> _Required action_:
Your output must reproduce all the records below precisely and contain no pictures.

> _Object count comparisons_:
◇ ◇ ◇ ◇ ◇

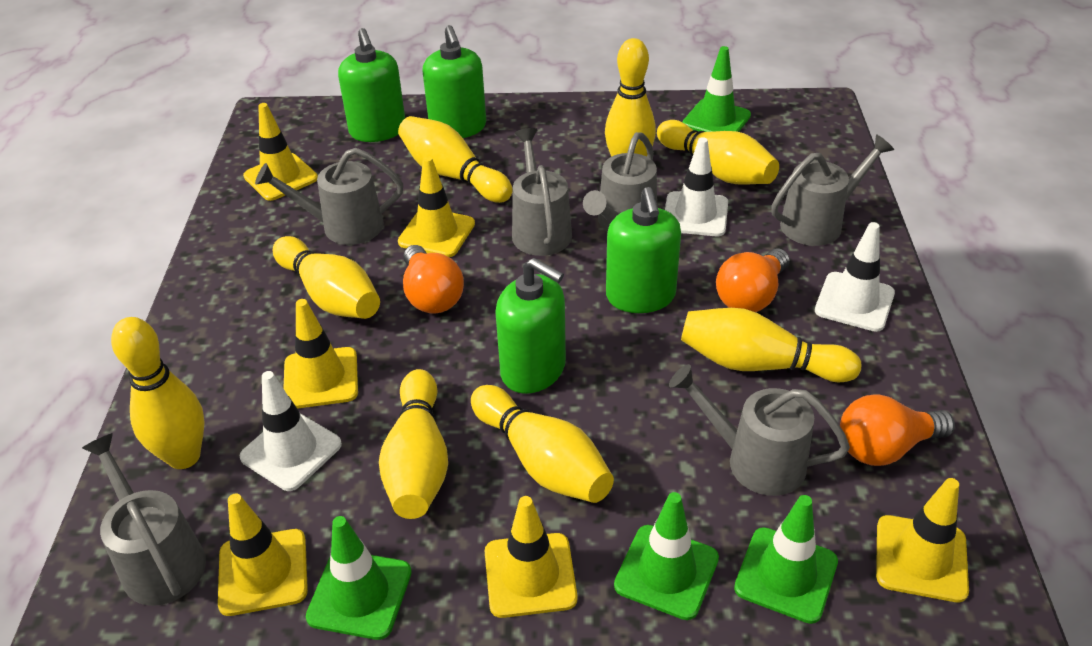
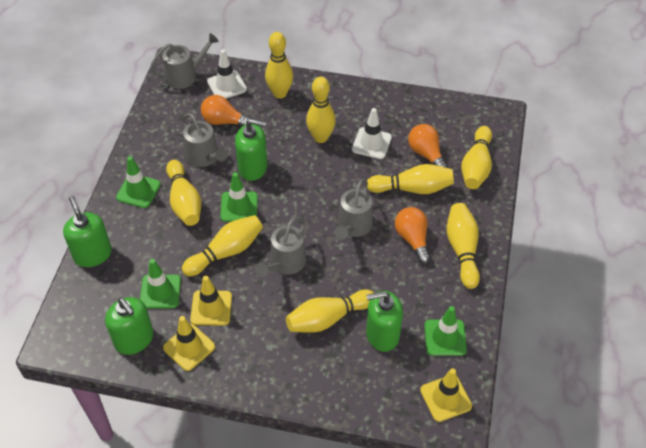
grey watering can: 6 -> 4
white traffic cone: 3 -> 2
yellow traffic cone: 6 -> 3

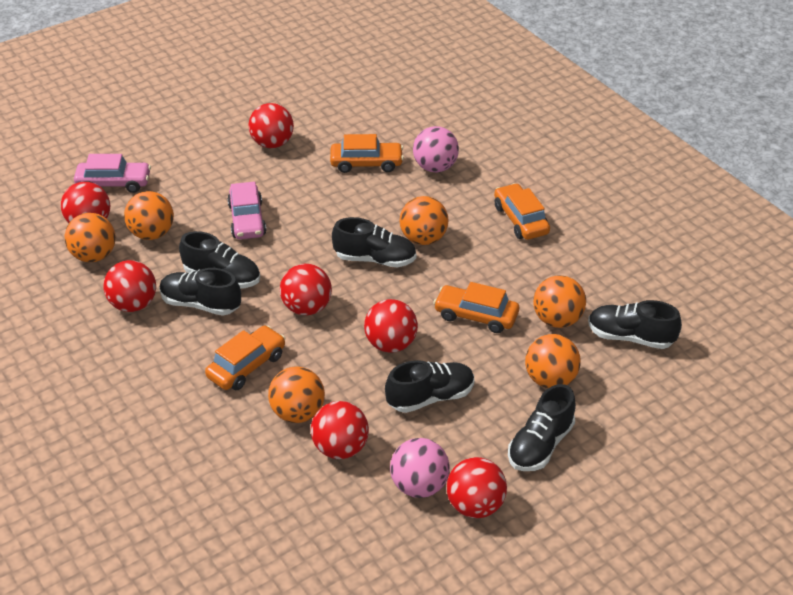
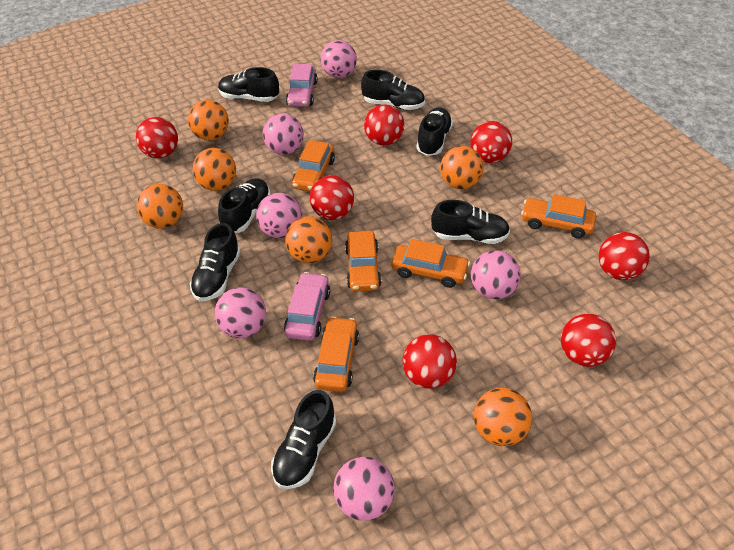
black shoe: 6 -> 7
orange car: 4 -> 5
pink ball: 2 -> 6

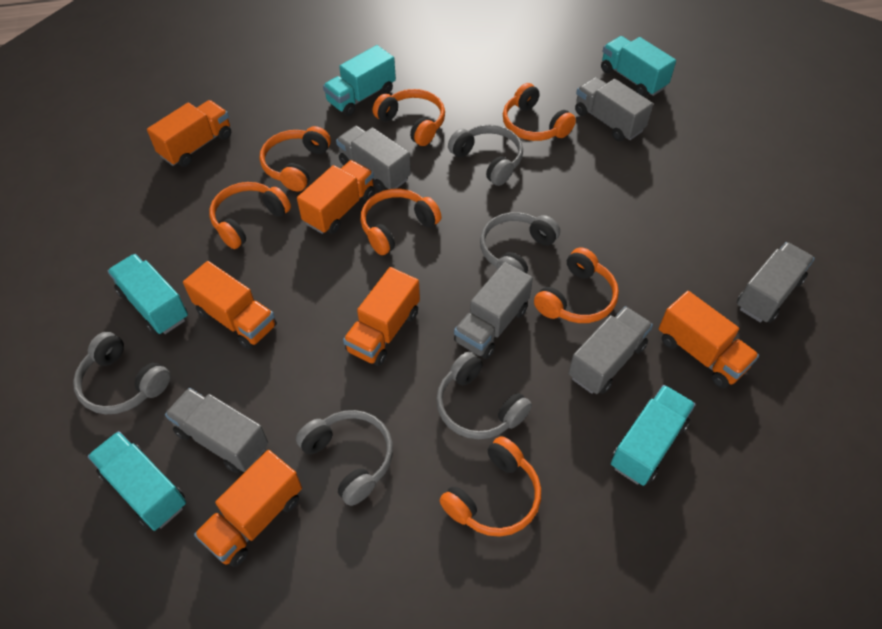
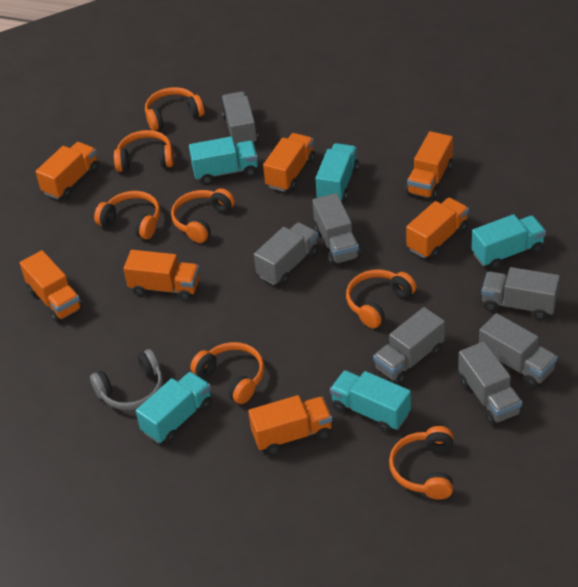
grey headphones: 5 -> 1
grey truck: 6 -> 7
orange truck: 6 -> 7

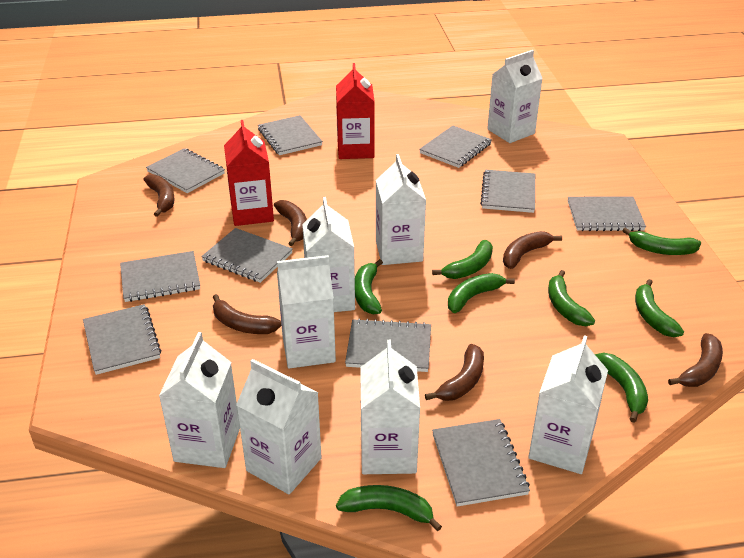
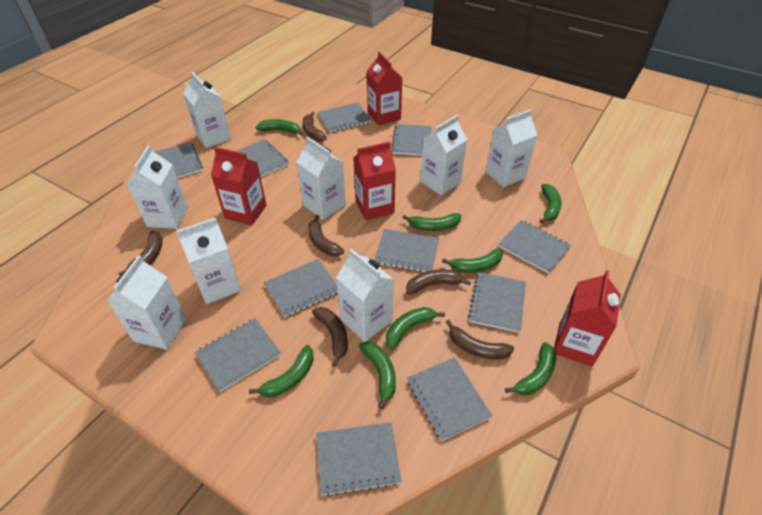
grey notebook: 10 -> 11
red carton: 2 -> 4

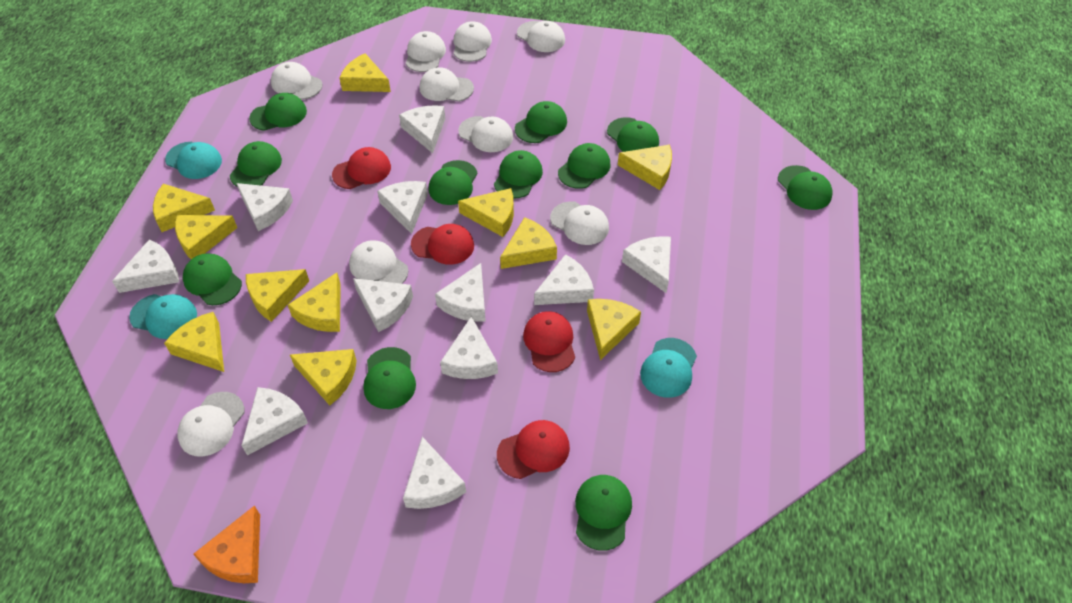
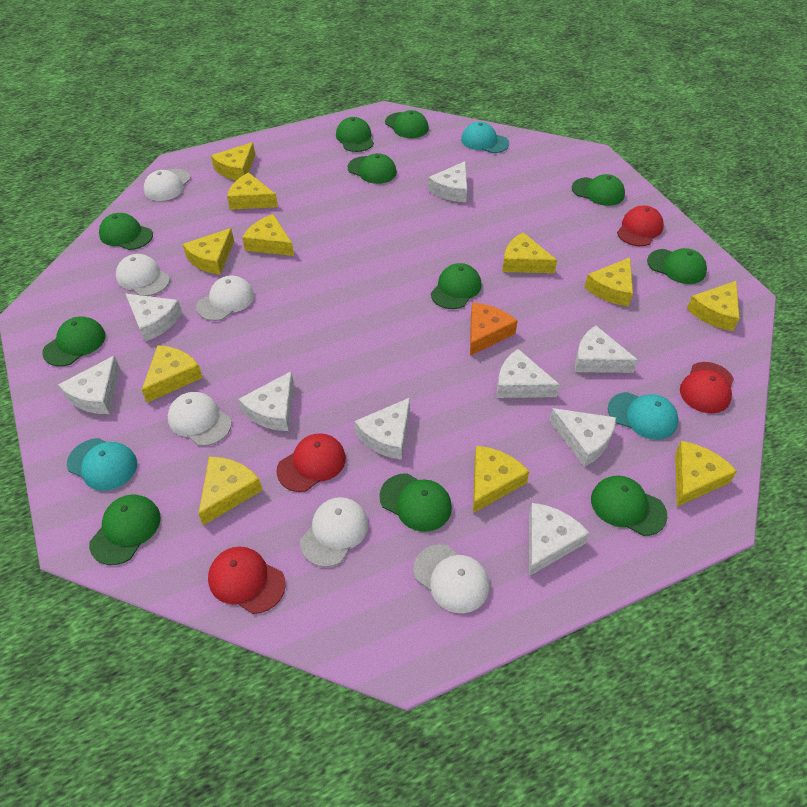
white cap: 9 -> 6
white cheese: 11 -> 9

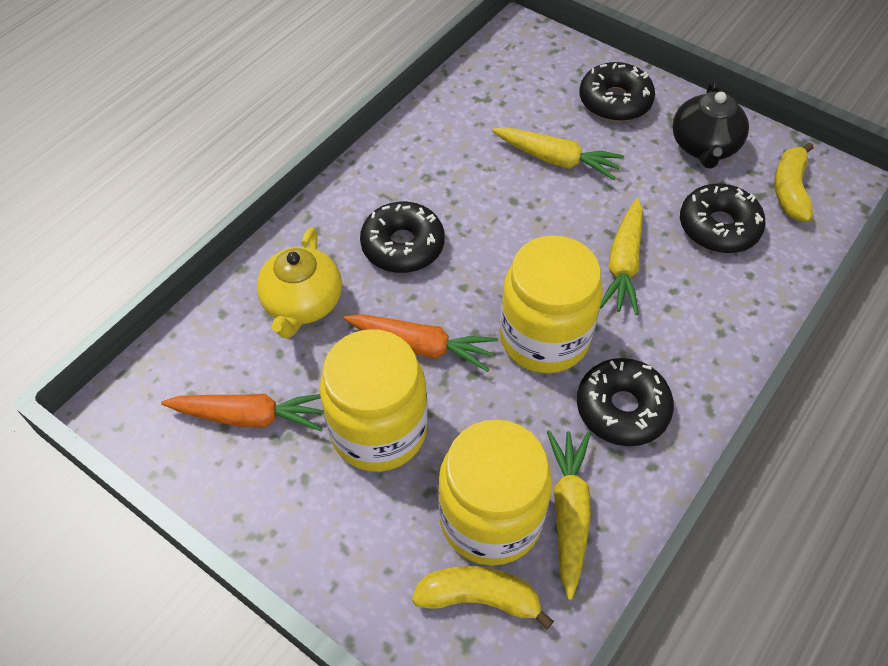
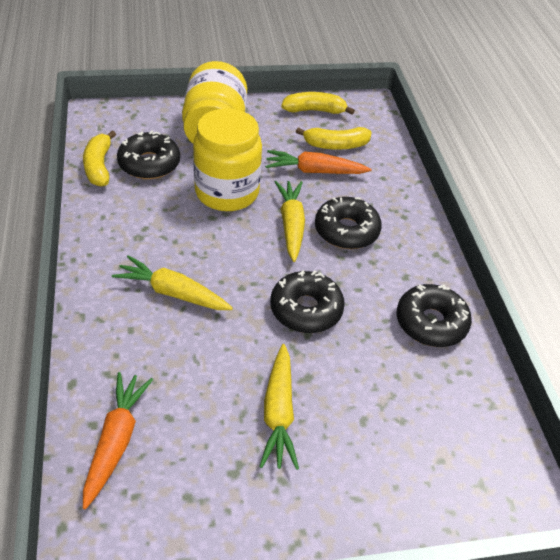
black teapot: 1 -> 0
yellow banana: 2 -> 3
yellow jar: 3 -> 2
yellow teapot: 1 -> 0

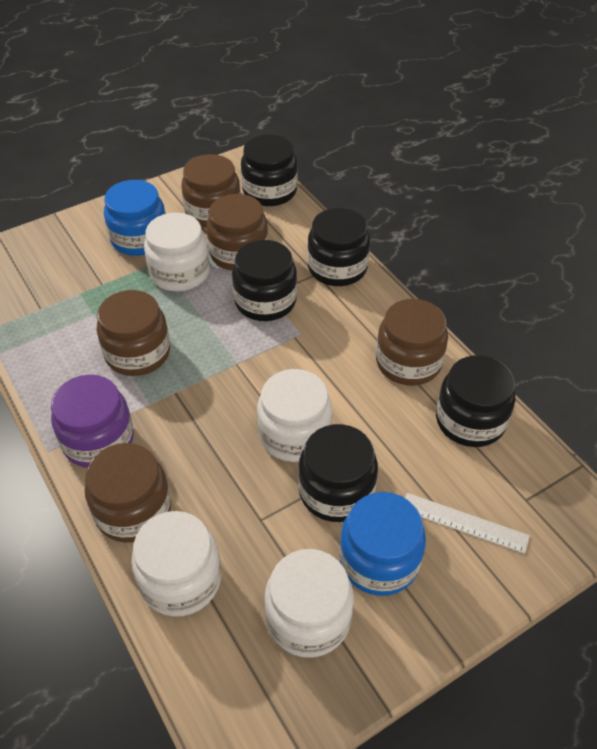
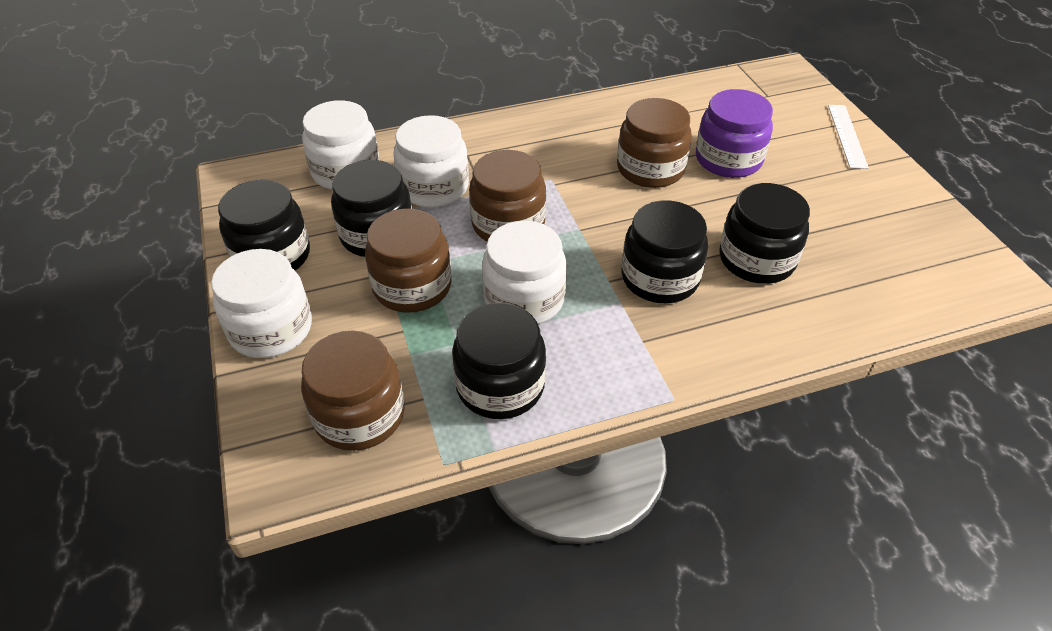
blue jar: 2 -> 0
brown jar: 5 -> 4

◇ ◇ ◇ ◇ ◇

> _Problem solution_:
grey watering can: 6 -> 4
white traffic cone: 3 -> 2
yellow traffic cone: 6 -> 3

black shoe: 6 -> 7
orange car: 4 -> 5
pink ball: 2 -> 6

grey headphones: 5 -> 1
grey truck: 6 -> 7
orange truck: 6 -> 7

grey notebook: 10 -> 11
red carton: 2 -> 4

white cap: 9 -> 6
white cheese: 11 -> 9

black teapot: 1 -> 0
yellow banana: 2 -> 3
yellow jar: 3 -> 2
yellow teapot: 1 -> 0

blue jar: 2 -> 0
brown jar: 5 -> 4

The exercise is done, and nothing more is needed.